[Opening Listed entries section]

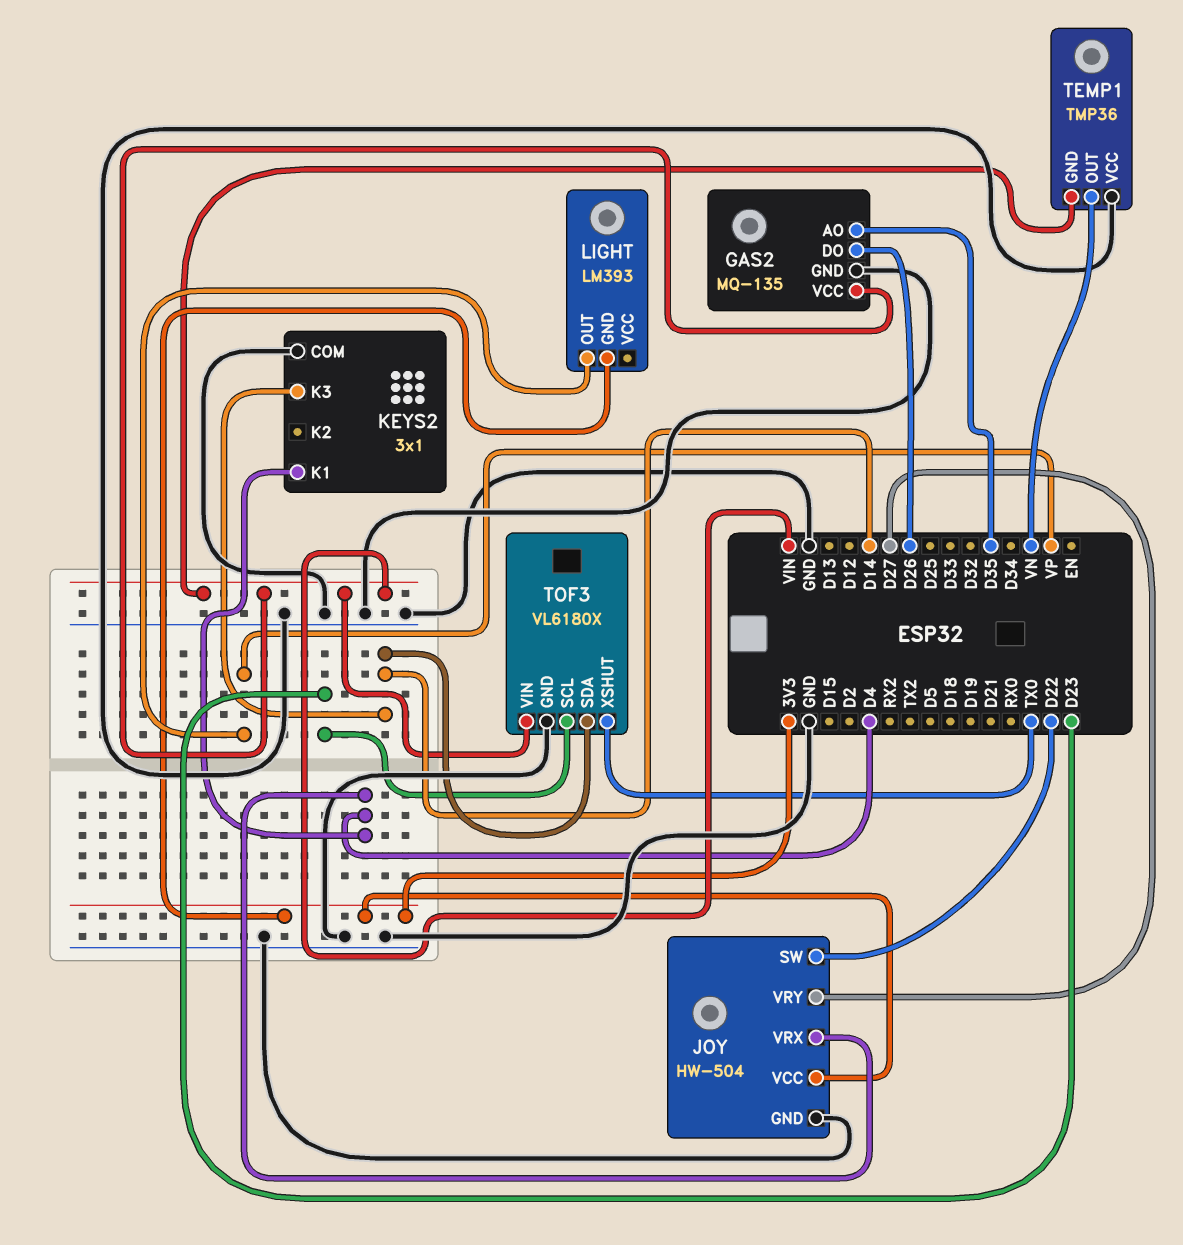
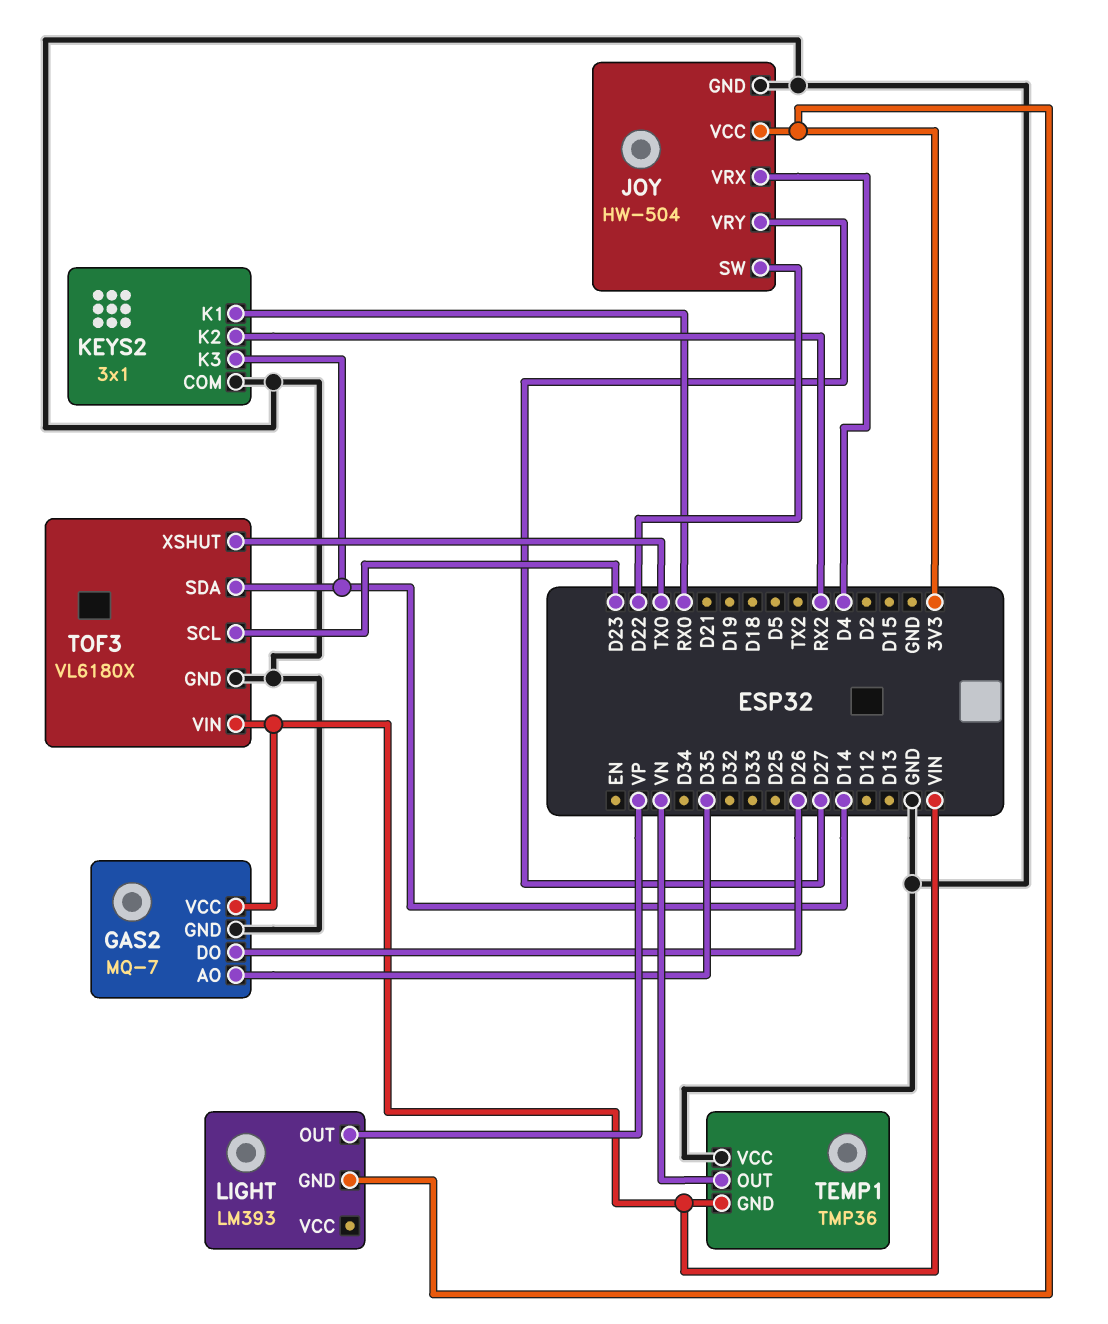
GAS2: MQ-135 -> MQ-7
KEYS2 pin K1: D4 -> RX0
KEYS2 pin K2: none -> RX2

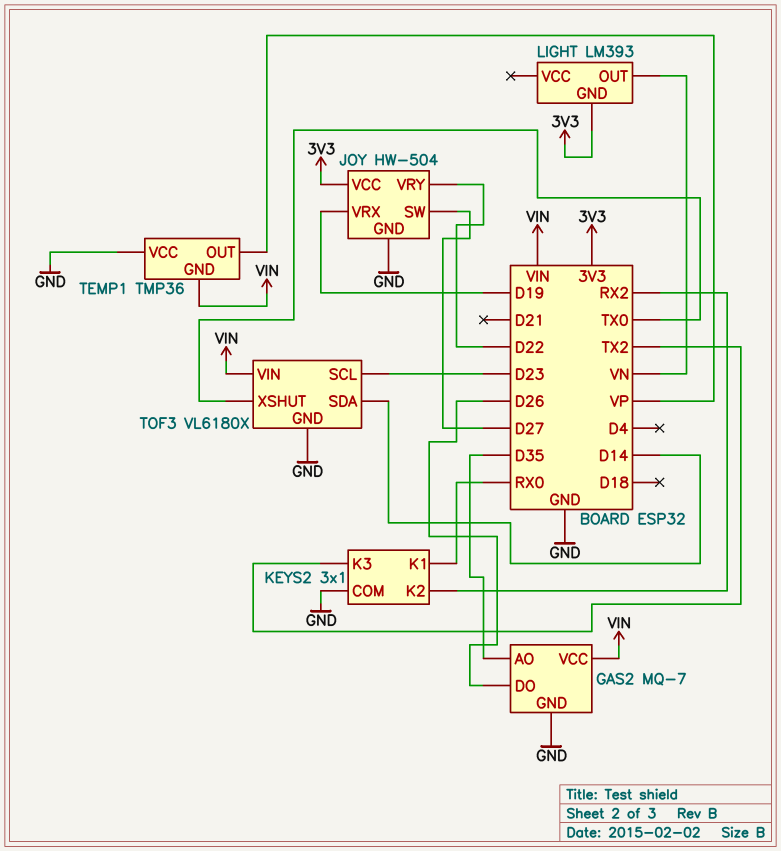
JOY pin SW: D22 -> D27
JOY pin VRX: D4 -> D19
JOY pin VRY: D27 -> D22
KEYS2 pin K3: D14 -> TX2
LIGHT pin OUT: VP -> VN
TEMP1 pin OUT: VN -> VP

[Closing Listed entries section]
[Opening Listed entries section]

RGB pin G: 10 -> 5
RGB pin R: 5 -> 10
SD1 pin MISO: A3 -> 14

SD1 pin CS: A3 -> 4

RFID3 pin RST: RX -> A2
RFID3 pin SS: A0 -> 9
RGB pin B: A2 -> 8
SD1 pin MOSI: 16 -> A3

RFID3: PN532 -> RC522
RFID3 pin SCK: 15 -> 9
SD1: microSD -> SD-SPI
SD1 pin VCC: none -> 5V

[Closing Listed entries section]

▶ _Problem details_
In the data above, find the line containing "GAS2: MQ-135 -> MQ-7" and the line containing "TEMP1 pin OUT: VN -> VP". Copy exactly the stretch from the first through the second, both included, leaving out any picture.

▶ _Answer section_
GAS2: MQ-135 -> MQ-7
KEYS2 pin K1: D4 -> RX0
KEYS2 pin K2: none -> RX2

JOY pin SW: D22 -> D27
JOY pin VRX: D4 -> D19
JOY pin VRY: D27 -> D22
KEYS2 pin K3: D14 -> TX2
LIGHT pin OUT: VP -> VN
TEMP1 pin OUT: VN -> VP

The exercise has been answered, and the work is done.